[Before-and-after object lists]
------------------------------

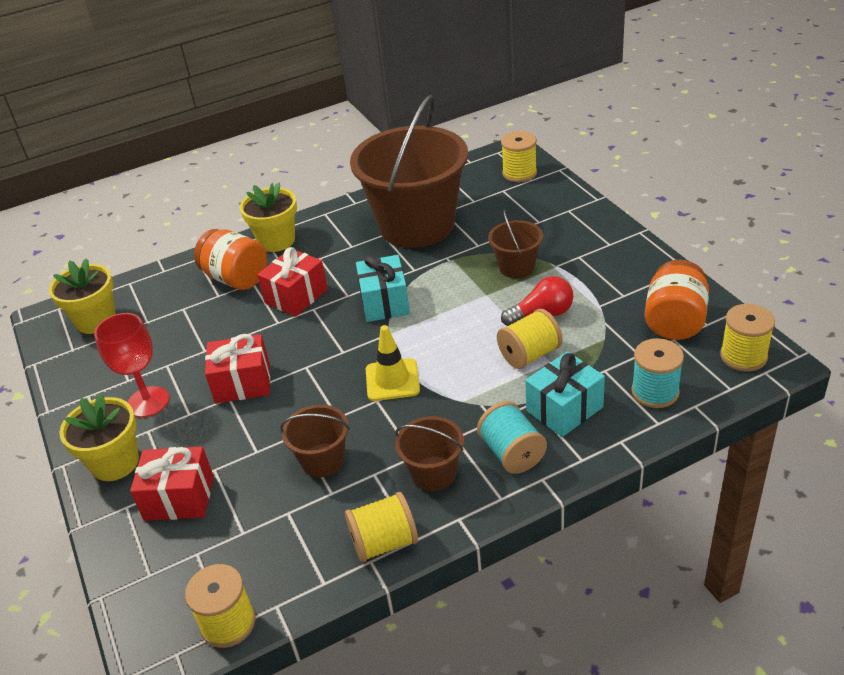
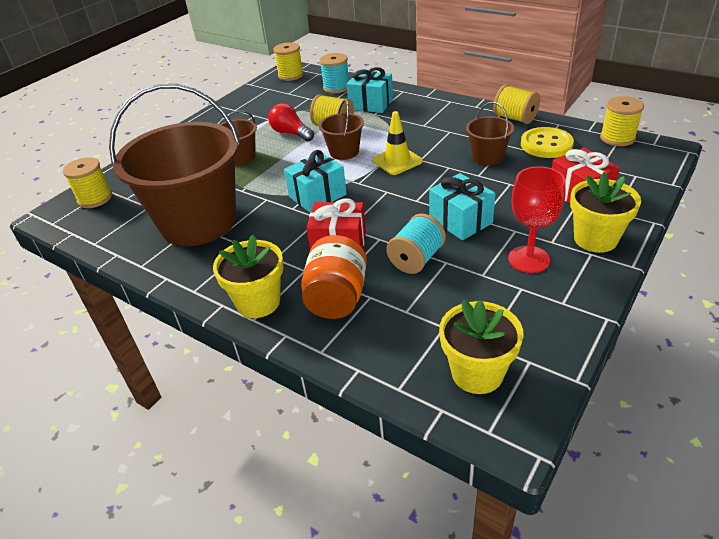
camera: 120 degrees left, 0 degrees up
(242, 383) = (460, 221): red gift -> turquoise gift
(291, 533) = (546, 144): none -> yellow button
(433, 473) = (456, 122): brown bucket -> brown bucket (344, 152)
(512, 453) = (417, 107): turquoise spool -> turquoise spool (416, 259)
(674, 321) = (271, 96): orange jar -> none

------------------------------

#### TASK BRIEF
Pictures aren't part of the copy; return each record above exactly.

#### YOUR SOLUTION
camera: 120 degrees left, 0 degrees up
(242, 383) = (460, 221): red gift -> turquoise gift
(291, 533) = (546, 144): none -> yellow button
(433, 473) = (456, 122): brown bucket -> brown bucket (344, 152)
(512, 453) = (417, 107): turquoise spool -> turquoise spool (416, 259)
(674, 321) = (271, 96): orange jar -> none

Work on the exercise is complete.